Exercise materials START

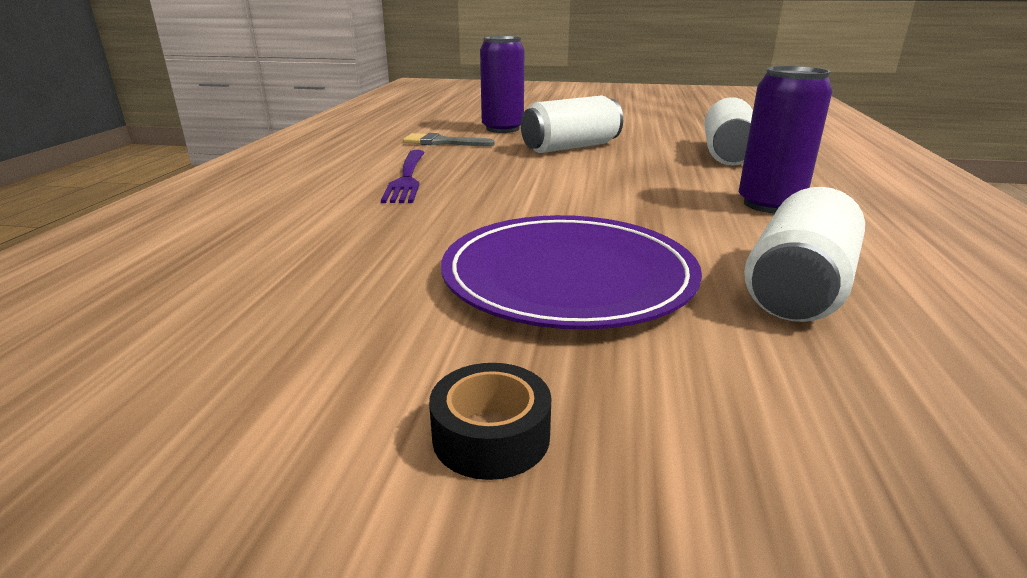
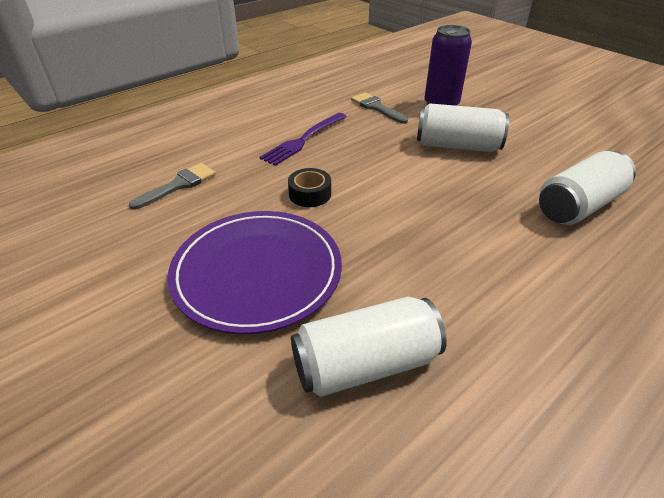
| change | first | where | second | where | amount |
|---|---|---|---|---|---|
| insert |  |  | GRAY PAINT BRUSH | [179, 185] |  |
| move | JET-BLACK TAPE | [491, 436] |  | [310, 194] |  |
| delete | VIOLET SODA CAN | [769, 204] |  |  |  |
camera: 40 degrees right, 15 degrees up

Exercise materials END

Once the pictures are removed, repeat all of the data above exactly.

| change | first | where | second | where | amount |
|---|---|---|---|---|---|
| insert |  |  | GRAY PAINT BRUSH | [179, 185] |  |
| move | JET-BLACK TAPE | [491, 436] |  | [310, 194] |  |
| delete | VIOLET SODA CAN | [769, 204] |  |  |  |
camera: 40 degrees right, 15 degrees up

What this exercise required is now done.